▶ _Exercise goal_: A faithful copy of the data is the goal; set it down exactly, without the images.

▶ _Information supplied_:
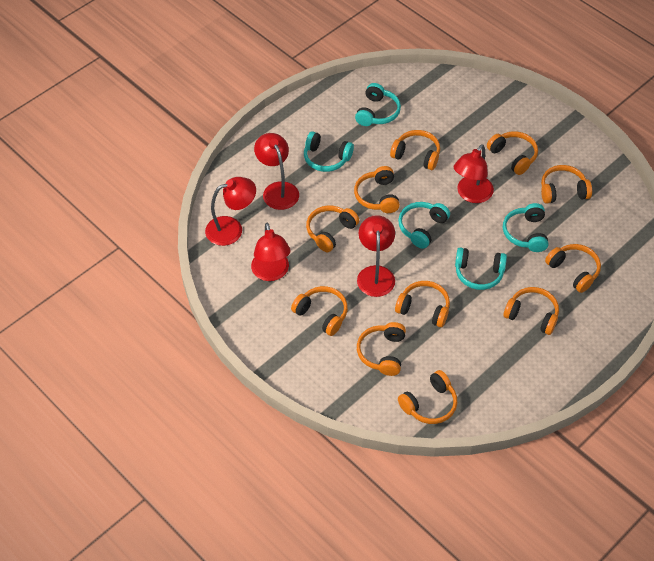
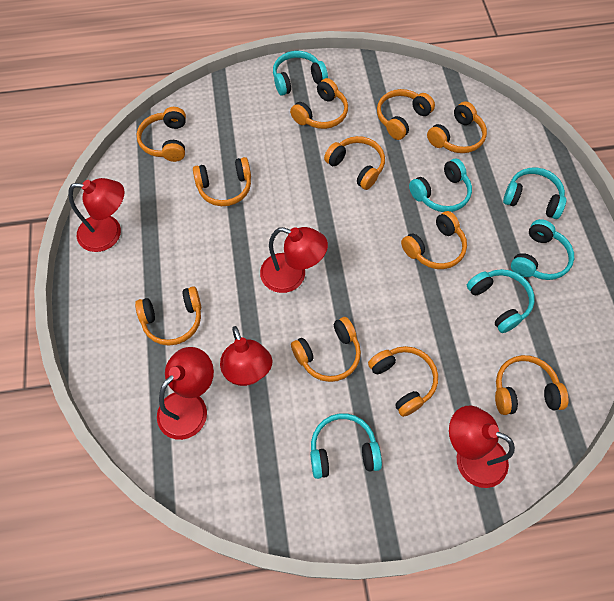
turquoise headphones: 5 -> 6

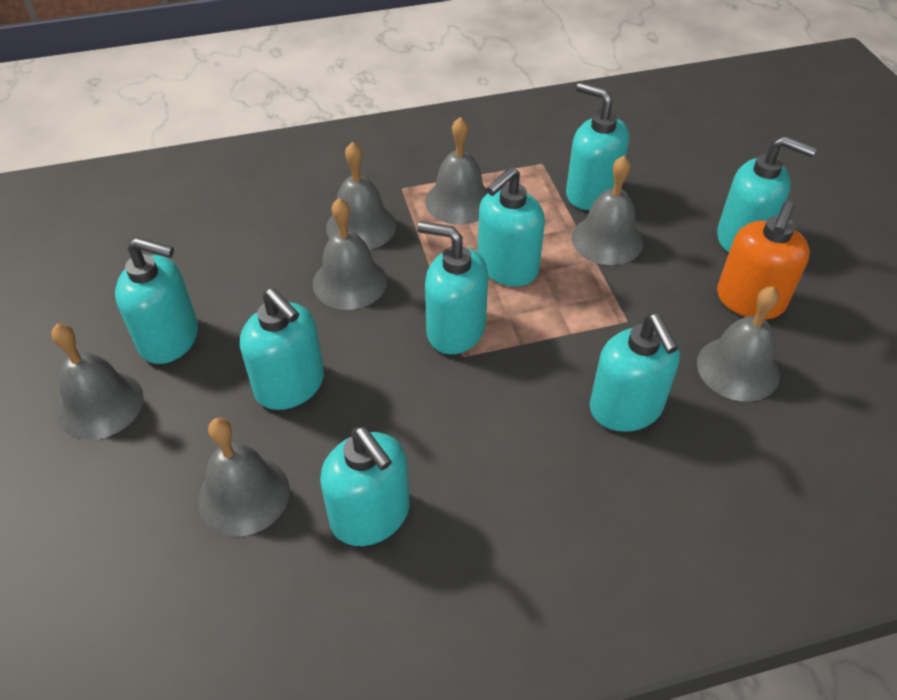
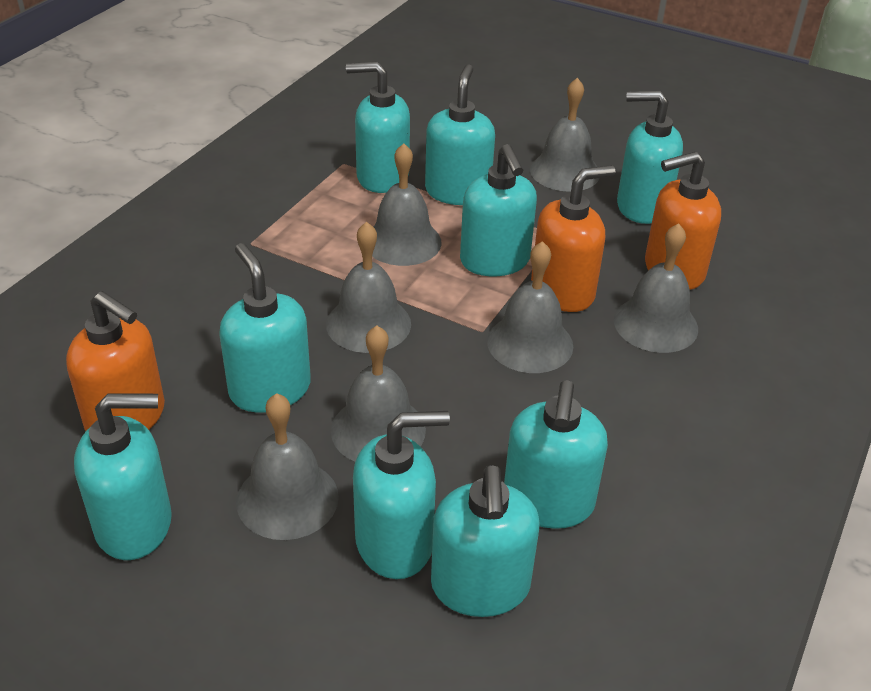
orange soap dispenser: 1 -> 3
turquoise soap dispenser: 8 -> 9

▶ _Result of the exercise_:
turquoise headphones: 5 -> 6

orange soap dispenser: 1 -> 3
turquoise soap dispenser: 8 -> 9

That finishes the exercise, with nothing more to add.